→ What you should do: When you restate the data, keep every word as it is and drop the images.

→ Dataset section:
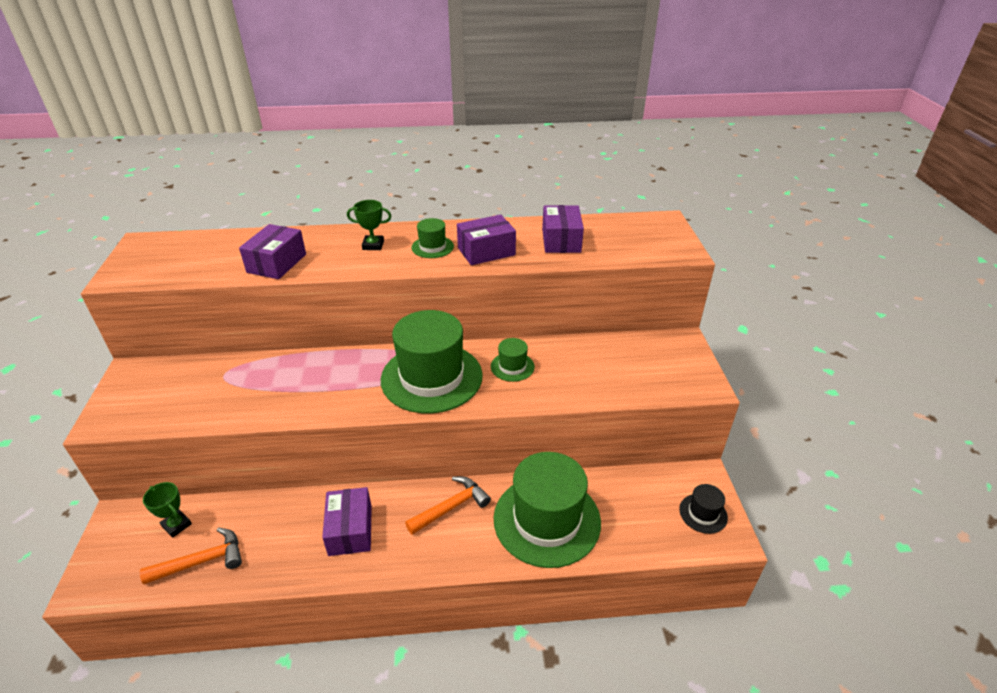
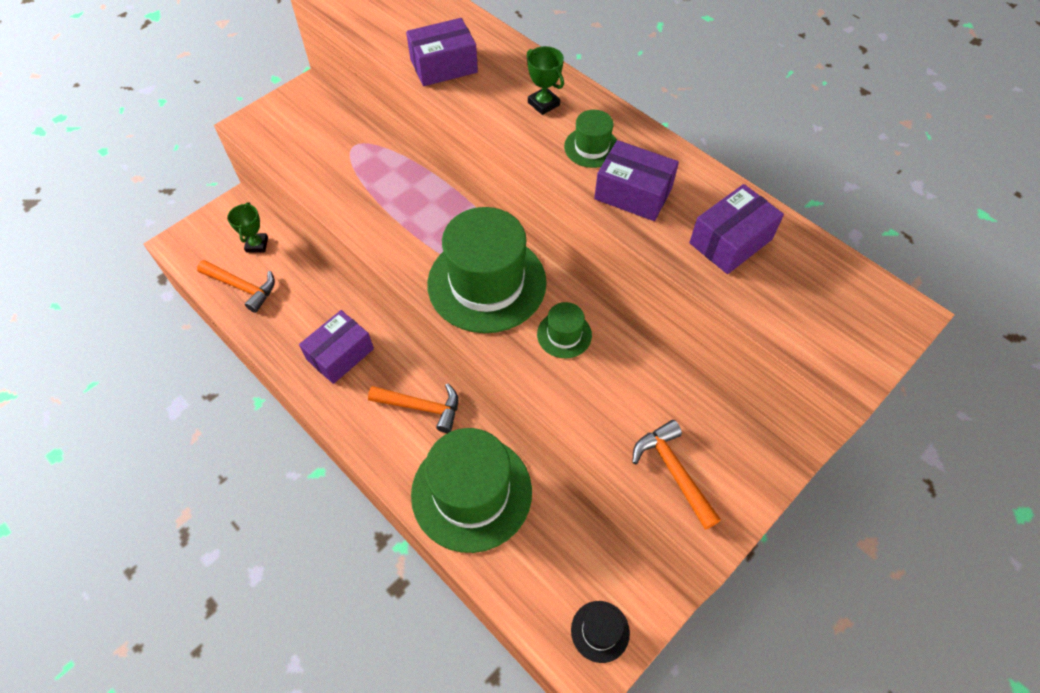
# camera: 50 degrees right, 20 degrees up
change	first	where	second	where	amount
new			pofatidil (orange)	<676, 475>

→ Output for this task:
# camera: 50 degrees right, 20 degrees up
change	first	where	second	where	amount
new			pofatidil (orange)	<676, 475>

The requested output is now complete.